Aim of the task: Convert the items below into a numbered list, omitting any blank lines.

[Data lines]
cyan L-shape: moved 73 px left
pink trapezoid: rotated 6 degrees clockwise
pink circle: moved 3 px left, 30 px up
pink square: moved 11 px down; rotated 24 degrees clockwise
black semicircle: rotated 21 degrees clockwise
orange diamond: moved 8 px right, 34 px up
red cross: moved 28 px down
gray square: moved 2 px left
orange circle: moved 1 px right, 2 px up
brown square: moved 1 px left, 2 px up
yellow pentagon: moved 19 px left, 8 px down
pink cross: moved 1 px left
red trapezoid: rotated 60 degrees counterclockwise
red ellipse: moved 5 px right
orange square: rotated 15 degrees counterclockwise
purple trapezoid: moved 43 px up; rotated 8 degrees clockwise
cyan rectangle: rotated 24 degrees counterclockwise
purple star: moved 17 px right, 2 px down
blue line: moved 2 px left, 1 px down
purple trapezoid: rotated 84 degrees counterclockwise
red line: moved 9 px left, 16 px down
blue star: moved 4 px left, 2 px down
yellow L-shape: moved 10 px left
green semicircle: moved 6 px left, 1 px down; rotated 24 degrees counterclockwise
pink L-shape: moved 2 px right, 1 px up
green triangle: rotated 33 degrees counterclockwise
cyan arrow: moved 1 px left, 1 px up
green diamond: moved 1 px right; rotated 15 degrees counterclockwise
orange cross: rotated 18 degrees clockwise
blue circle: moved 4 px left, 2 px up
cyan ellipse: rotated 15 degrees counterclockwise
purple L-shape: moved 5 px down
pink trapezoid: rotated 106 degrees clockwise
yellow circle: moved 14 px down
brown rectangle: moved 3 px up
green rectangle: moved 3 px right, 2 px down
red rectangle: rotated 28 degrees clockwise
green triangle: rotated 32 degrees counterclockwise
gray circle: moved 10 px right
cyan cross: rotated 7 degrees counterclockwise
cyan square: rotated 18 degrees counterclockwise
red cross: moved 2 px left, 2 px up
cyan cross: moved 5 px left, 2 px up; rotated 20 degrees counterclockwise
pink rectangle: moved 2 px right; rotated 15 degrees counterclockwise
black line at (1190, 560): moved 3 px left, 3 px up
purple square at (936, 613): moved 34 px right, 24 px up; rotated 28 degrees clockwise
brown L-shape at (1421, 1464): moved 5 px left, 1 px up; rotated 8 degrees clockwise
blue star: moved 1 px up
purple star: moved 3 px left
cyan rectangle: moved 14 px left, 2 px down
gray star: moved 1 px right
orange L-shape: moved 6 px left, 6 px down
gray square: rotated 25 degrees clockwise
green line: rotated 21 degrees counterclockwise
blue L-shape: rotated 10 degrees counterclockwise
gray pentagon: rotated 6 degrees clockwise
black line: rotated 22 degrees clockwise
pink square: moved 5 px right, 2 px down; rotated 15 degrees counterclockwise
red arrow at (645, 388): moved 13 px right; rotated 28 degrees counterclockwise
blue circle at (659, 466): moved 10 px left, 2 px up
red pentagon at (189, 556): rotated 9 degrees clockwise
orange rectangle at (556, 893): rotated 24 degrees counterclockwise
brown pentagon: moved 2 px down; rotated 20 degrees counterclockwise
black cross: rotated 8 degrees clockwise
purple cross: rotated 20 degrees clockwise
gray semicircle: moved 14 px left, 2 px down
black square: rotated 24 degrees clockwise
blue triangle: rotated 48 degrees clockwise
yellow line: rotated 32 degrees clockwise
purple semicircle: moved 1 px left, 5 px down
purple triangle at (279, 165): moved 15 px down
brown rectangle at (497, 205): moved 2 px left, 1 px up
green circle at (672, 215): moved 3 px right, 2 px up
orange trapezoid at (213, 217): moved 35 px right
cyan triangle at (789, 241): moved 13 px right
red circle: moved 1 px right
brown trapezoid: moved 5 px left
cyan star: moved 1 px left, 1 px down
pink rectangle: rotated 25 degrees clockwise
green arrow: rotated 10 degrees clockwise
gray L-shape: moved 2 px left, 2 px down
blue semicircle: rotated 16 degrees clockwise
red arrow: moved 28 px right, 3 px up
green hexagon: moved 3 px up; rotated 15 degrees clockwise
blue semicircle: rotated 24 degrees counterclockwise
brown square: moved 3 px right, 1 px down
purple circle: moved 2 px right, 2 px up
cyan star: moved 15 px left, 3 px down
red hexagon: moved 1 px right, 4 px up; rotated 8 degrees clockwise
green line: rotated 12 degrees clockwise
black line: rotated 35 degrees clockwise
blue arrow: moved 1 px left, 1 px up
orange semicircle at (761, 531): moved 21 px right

Result for this exercise:
1. cyan L-shape: moved 73 px left
2. pink trapezoid: rotated 6 degrees clockwise
3. pink circle: moved 3 px left, 30 px up
4. pink square: moved 11 px down; rotated 24 degrees clockwise
5. black semicircle: rotated 21 degrees clockwise
6. orange diamond: moved 8 px right, 34 px up
7. red cross: moved 28 px down
8. gray square: moved 2 px left
9. orange circle: moved 1 px right, 2 px up
10. brown square: moved 1 px left, 2 px up
11. yellow pentagon: moved 19 px left, 8 px down
12. pink cross: moved 1 px left
13. red trapezoid: rotated 60 degrees counterclockwise
14. red ellipse: moved 5 px right
15. orange square: rotated 15 degrees counterclockwise
16. purple trapezoid: moved 43 px up; rotated 8 degrees clockwise
17. cyan rectangle: rotated 24 degrees counterclockwise
18. purple star: moved 17 px right, 2 px down
19. blue line: moved 2 px left, 1 px down
20. purple trapezoid: rotated 84 degrees counterclockwise
21. red line: moved 9 px left, 16 px down
22. blue star: moved 4 px left, 2 px down
23. yellow L-shape: moved 10 px left
24. green semicircle: moved 6 px left, 1 px down; rotated 24 degrees counterclockwise
25. pink L-shape: moved 2 px right, 1 px up
26. green triangle: rotated 33 degrees counterclockwise
27. cyan arrow: moved 1 px left, 1 px up
28. green diamond: moved 1 px right; rotated 15 degrees counterclockwise
29. orange cross: rotated 18 degrees clockwise
30. blue circle: moved 4 px left, 2 px up
31. cyan ellipse: rotated 15 degrees counterclockwise
32. purple L-shape: moved 5 px down
33. pink trapezoid: rotated 106 degrees clockwise
34. yellow circle: moved 14 px down
35. brown rectangle: moved 3 px up
36. green rectangle: moved 3 px right, 2 px down
37. red rectangle: rotated 28 degrees clockwise
38. green triangle: rotated 32 degrees counterclockwise
39. gray circle: moved 10 px right
40. cyan cross: rotated 7 degrees counterclockwise
41. cyan square: rotated 18 degrees counterclockwise
42. red cross: moved 2 px left, 2 px up
43. cyan cross: moved 5 px left, 2 px up; rotated 20 degrees counterclockwise
44. pink rectangle: moved 2 px right; rotated 15 degrees counterclockwise
45. black line at (1190, 560): moved 3 px left, 3 px up
46. purple square at (936, 613): moved 34 px right, 24 px up; rotated 28 degrees clockwise
47. brown L-shape at (1421, 1464): moved 5 px left, 1 px up; rotated 8 degrees clockwise
48. blue star: moved 1 px up
49. purple star: moved 3 px left
50. cyan rectangle: moved 14 px left, 2 px down
51. gray star: moved 1 px right
52. orange L-shape: moved 6 px left, 6 px down
53. gray square: rotated 25 degrees clockwise
54. green line: rotated 21 degrees counterclockwise
55. blue L-shape: rotated 10 degrees counterclockwise
56. gray pentagon: rotated 6 degrees clockwise
57. black line: rotated 22 degrees clockwise
58. pink square: moved 5 px right, 2 px down; rotated 15 degrees counterclockwise
59. red arrow at (645, 388): moved 13 px right; rotated 28 degrees counterclockwise
60. blue circle at (659, 466): moved 10 px left, 2 px up
61. red pentagon at (189, 556): rotated 9 degrees clockwise
62. orange rectangle at (556, 893): rotated 24 degrees counterclockwise
63. brown pentagon: moved 2 px down; rotated 20 degrees counterclockwise
64. black cross: rotated 8 degrees clockwise
65. purple cross: rotated 20 degrees clockwise
66. gray semicircle: moved 14 px left, 2 px down
67. black square: rotated 24 degrees clockwise
68. blue triangle: rotated 48 degrees clockwise
69. yellow line: rotated 32 degrees clockwise
70. purple semicircle: moved 1 px left, 5 px down
71. purple triangle at (279, 165): moved 15 px down
72. brown rectangle at (497, 205): moved 2 px left, 1 px up
73. green circle at (672, 215): moved 3 px right, 2 px up
74. orange trapezoid at (213, 217): moved 35 px right
75. cyan triangle at (789, 241): moved 13 px right
76. red circle: moved 1 px right
77. brown trapezoid: moved 5 px left
78. cyan star: moved 1 px left, 1 px down
79. pink rectangle: rotated 25 degrees clockwise
80. green arrow: rotated 10 degrees clockwise
81. gray L-shape: moved 2 px left, 2 px down
82. blue semicircle: rotated 16 degrees clockwise
83. red arrow: moved 28 px right, 3 px up
84. green hexagon: moved 3 px up; rotated 15 degrees clockwise
85. blue semicircle: rotated 24 degrees counterclockwise
86. brown square: moved 3 px right, 1 px down
87. purple circle: moved 2 px right, 2 px up
88. cyan star: moved 15 px left, 3 px down
89. red hexagon: moved 1 px right, 4 px up; rotated 8 degrees clockwise
90. green line: rotated 12 degrees clockwise
91. black line: rotated 35 degrees clockwise
92. blue arrow: moved 1 px left, 1 px up
93. orange semicircle at (761, 531): moved 21 px right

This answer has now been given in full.